#### Problem:
In the copy, keep every word of the data below and none of its pictures.

*** Information ***

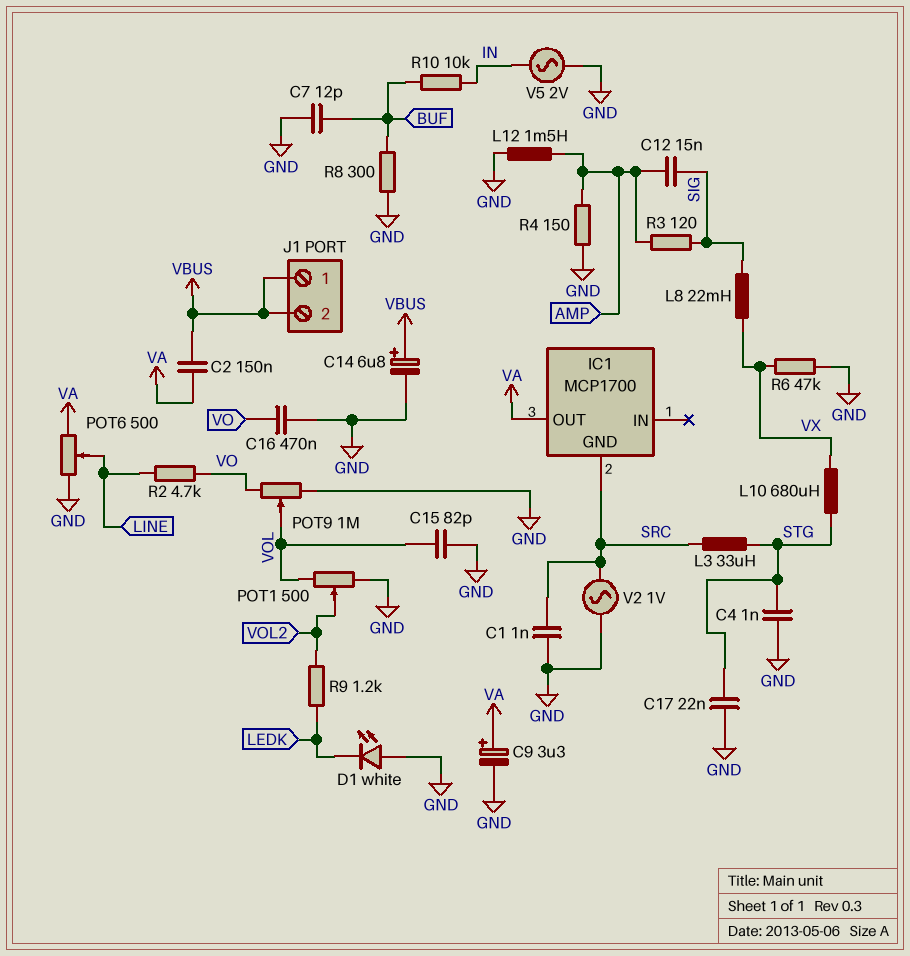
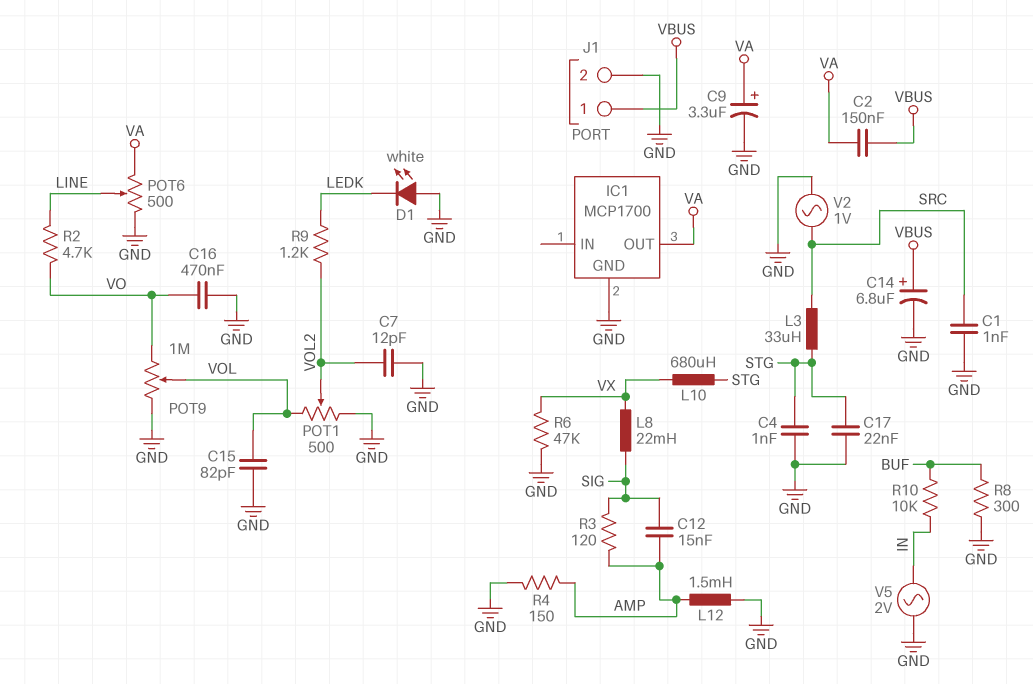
C7: 12pF (BUF, GND) -> 12pF (GND, VOL2)
IC1 pin GND: SRC -> GND
J1 pin 2: VBUS -> GND

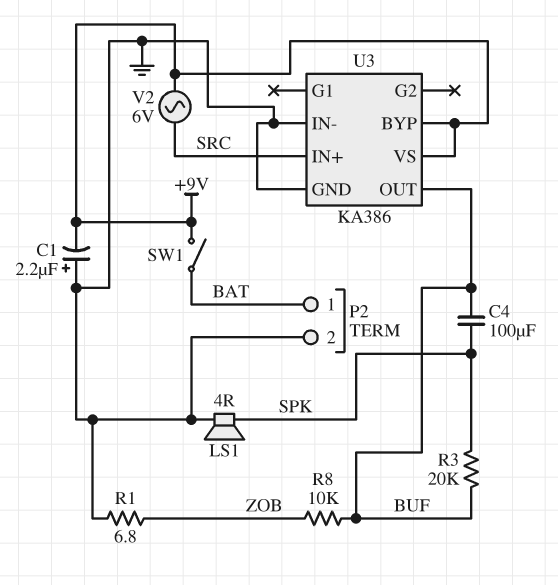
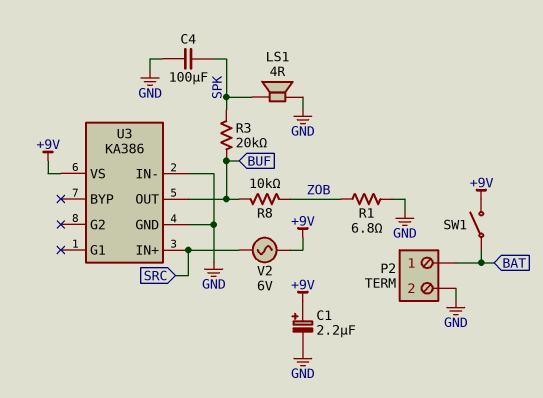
C1: 2.2uF (plus GND, minus +9V) -> 2.2uF (plus +9V, minus GND)
C4: 100uF (BUF, SPK) -> 100uF (GND, SPK)
U3 pin BYP: +9V -> none

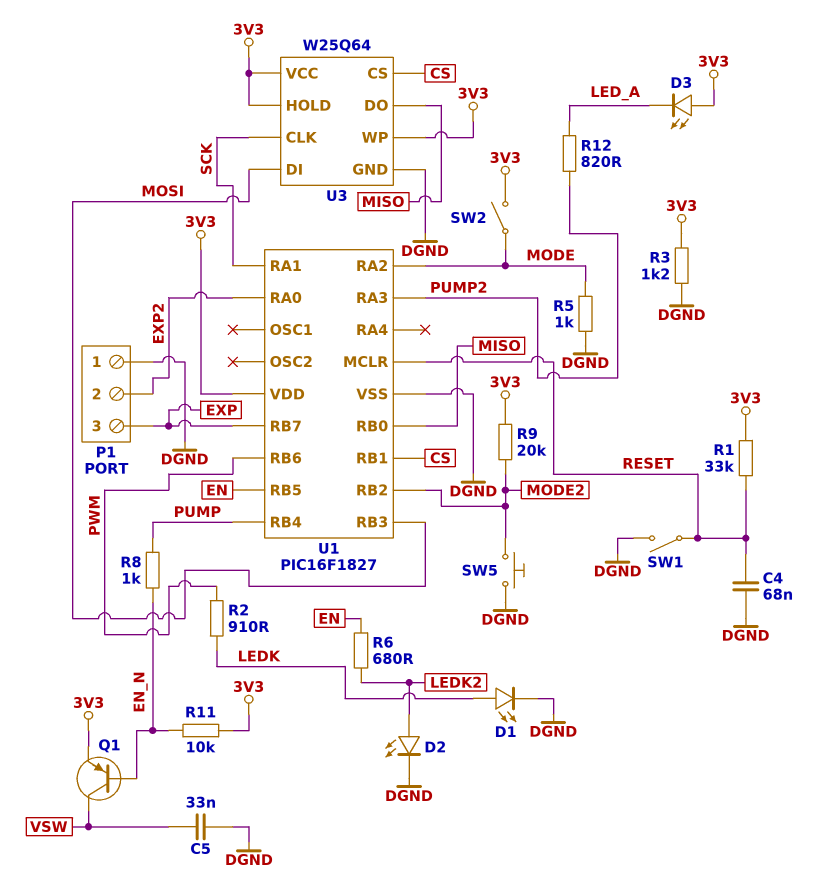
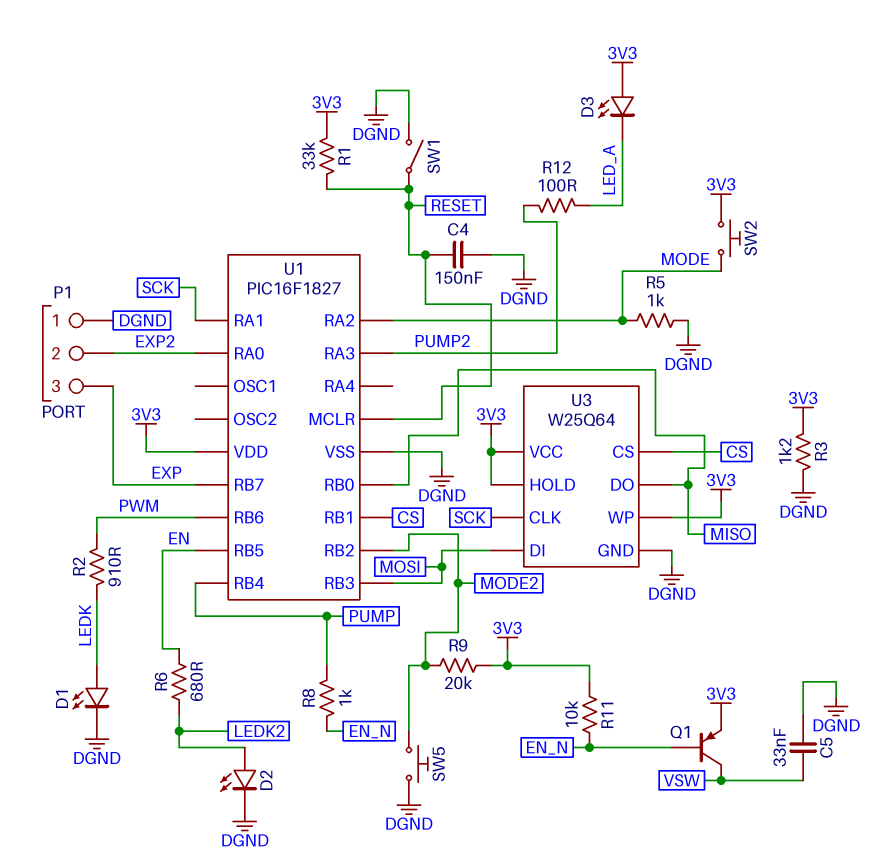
C4: 68nF (DGND, RESET) -> 150nF (DGND, RESET)
R12: 820 (LED_A, PUMP2) -> 100 (LED_A, PUMP2)
SW2: switch (3V3, MODE) -> button (3V3, MODE)

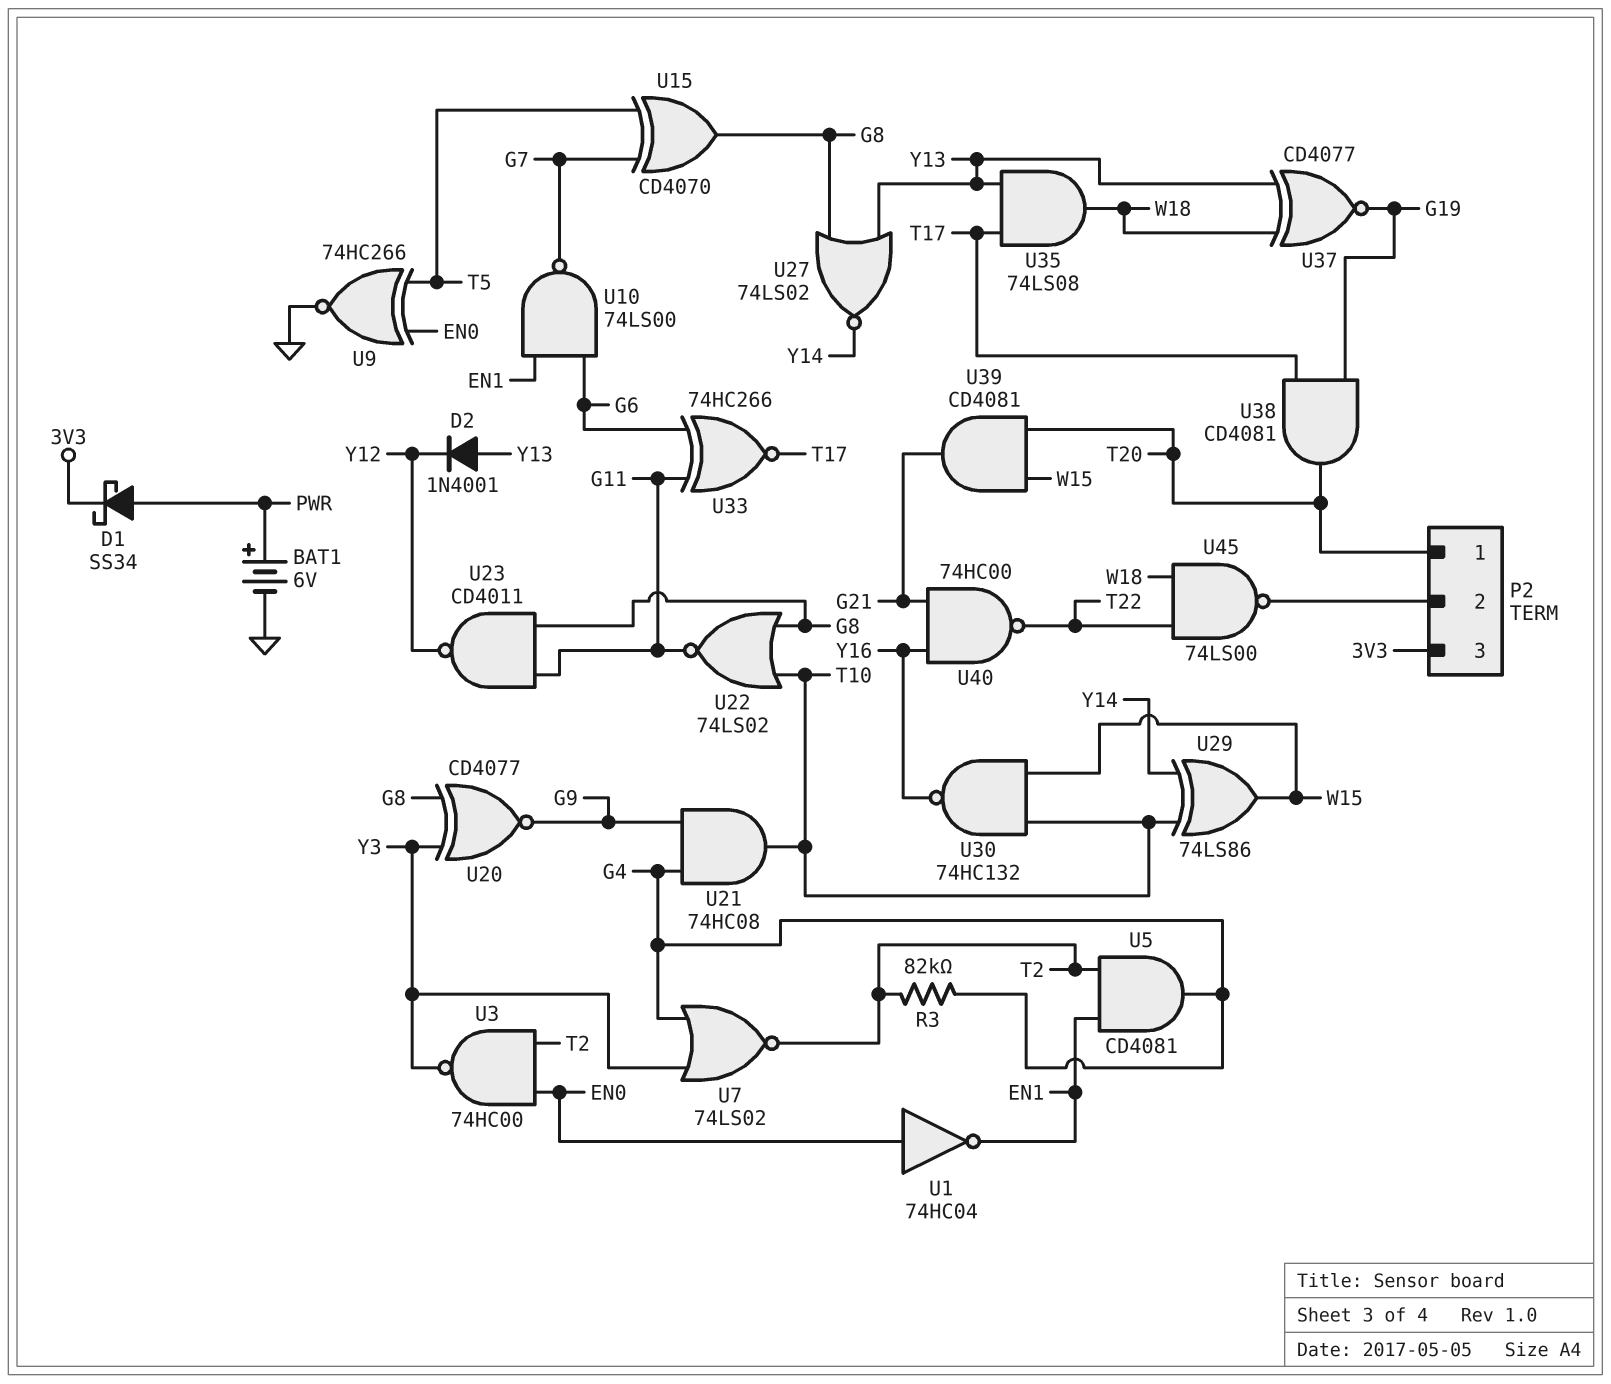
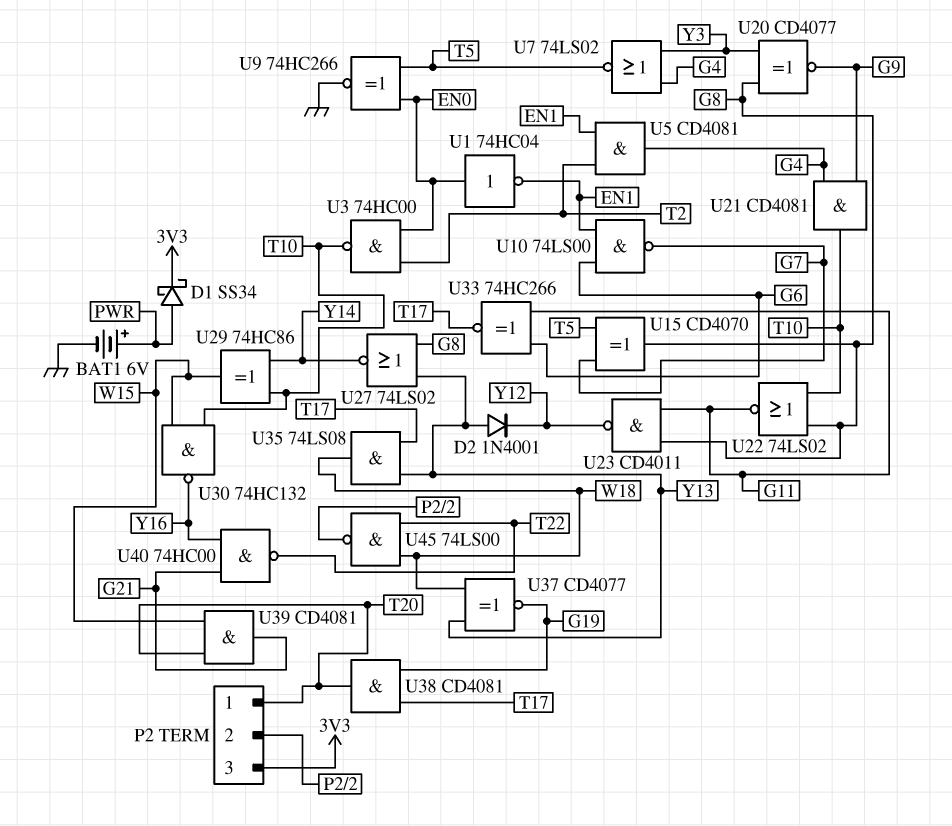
R3: 82k (G4, T2) -> none
U3: NAND 74HC00 (in EN0, in T2, out Y3) -> NAND 74HC00 (in EN0, in T2, out T10)
U7: NOR 74LS02 (in G4, in Y3, out T2) -> NOR 74LS02 (in G4, in Y3, out T5)
U21: AND 74HC08 (in G4, in G9, out T10) -> AND CD4081 (in G4, in G9, out T10)
U29: XOR 74LS86 (in T10, in Y14, out W15) -> XOR 74HC86 (in T10, in Y14, out W15)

*** End of Information ***

#### Solved exercise:
C7: 12pF (BUF, GND) -> 12pF (GND, VOL2)
IC1 pin GND: SRC -> GND
J1 pin 2: VBUS -> GND

C1: 2.2uF (plus GND, minus +9V) -> 2.2uF (plus +9V, minus GND)
C4: 100uF (BUF, SPK) -> 100uF (GND, SPK)
U3 pin BYP: +9V -> none

C4: 68nF (DGND, RESET) -> 150nF (DGND, RESET)
R12: 820 (LED_A, PUMP2) -> 100 (LED_A, PUMP2)
SW2: switch (3V3, MODE) -> button (3V3, MODE)

R3: 82k (G4, T2) -> none
U3: NAND 74HC00 (in EN0, in T2, out Y3) -> NAND 74HC00 (in EN0, in T2, out T10)
U7: NOR 74LS02 (in G4, in Y3, out T2) -> NOR 74LS02 (in G4, in Y3, out T5)
U21: AND 74HC08 (in G4, in G9, out T10) -> AND CD4081 (in G4, in G9, out T10)
U29: XOR 74LS86 (in T10, in Y14, out W15) -> XOR 74HC86 (in T10, in Y14, out W15)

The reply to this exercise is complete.